## ACTIVITY
Each line in the data must be reproduced as written, except for any picture.

## Saved data entries
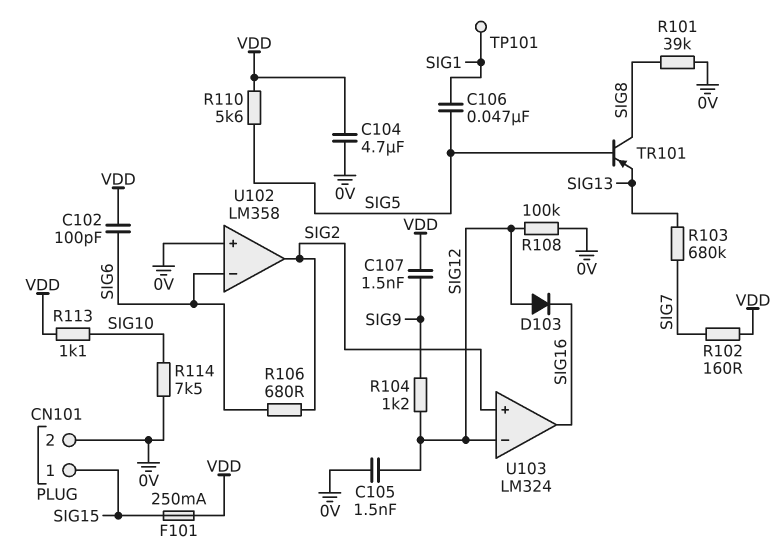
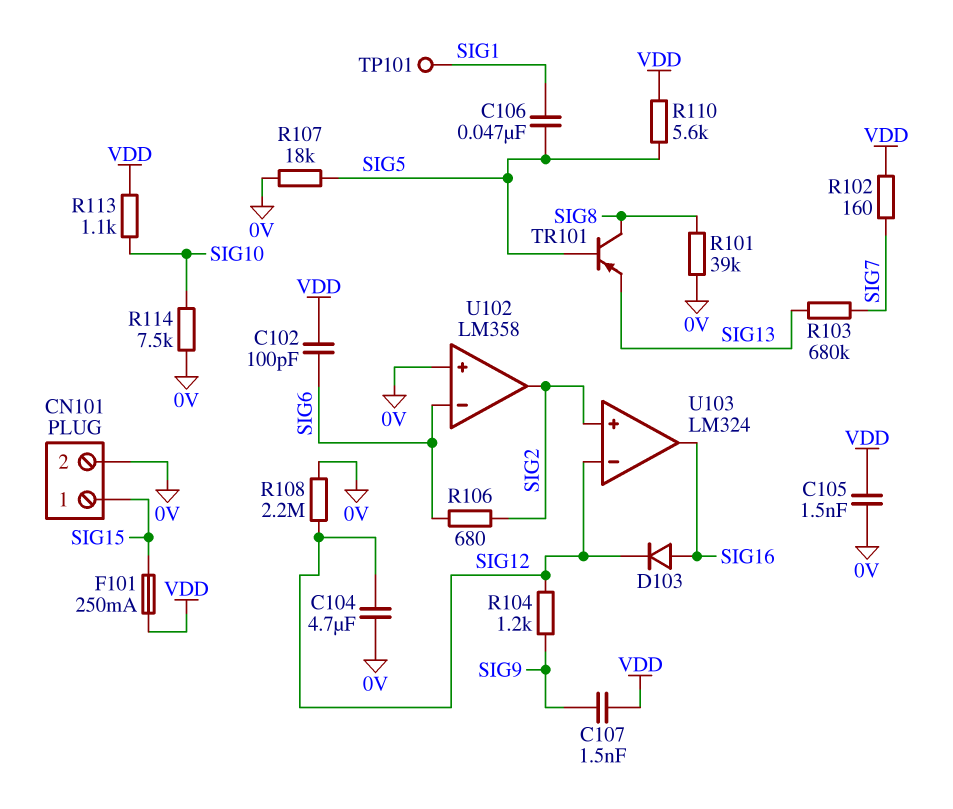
C104: 4.7uF (0V, VDD) -> 4.7uF (0V, SIG12)
C105: 1.5nF (0V, SIG12) -> 1.5nF (0V, VDD)
D103: diode (A SIG12, K SIG16) -> diode (A SIG16, K SIG12)
R107: none -> 18k (0V, SIG5)
R108: 100k (0V, SIG12) -> 2.2M (0V, SIG12)

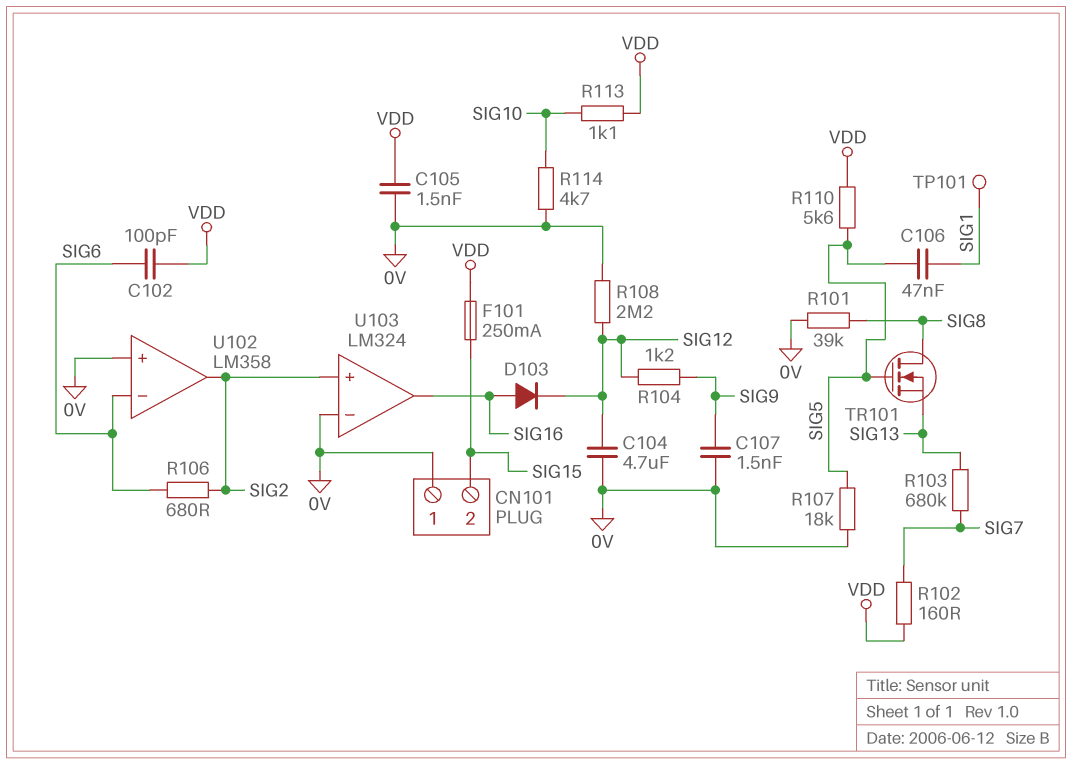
C107: 1.5nF (SIG9, VDD) -> 1.5nF (0V, SIG9)
CN101 pin 1: SIG15 -> 0V
CN101 pin 2: 0V -> SIG15
R114: 7.5k (0V, SIG10) -> 4.7k (0V, SIG10)
TR101: PNP (B SIG5, C SIG8, E SIG13) -> NMOS (G SIG5, D SIG8, S SIG13)
U103 pin in-: SIG12 -> 0V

## TASK RESULT
C104: 4.7uF (0V, VDD) -> 4.7uF (0V, SIG12)
C105: 1.5nF (0V, SIG12) -> 1.5nF (0V, VDD)
D103: diode (A SIG12, K SIG16) -> diode (A SIG16, K SIG12)
R107: none -> 18k (0V, SIG5)
R108: 100k (0V, SIG12) -> 2.2M (0V, SIG12)

C107: 1.5nF (SIG9, VDD) -> 1.5nF (0V, SIG9)
CN101 pin 1: SIG15 -> 0V
CN101 pin 2: 0V -> SIG15
R114: 7.5k (0V, SIG10) -> 4.7k (0V, SIG10)
TR101: PNP (B SIG5, C SIG8, E SIG13) -> NMOS (G SIG5, D SIG8, S SIG13)
U103 pin in-: SIG12 -> 0V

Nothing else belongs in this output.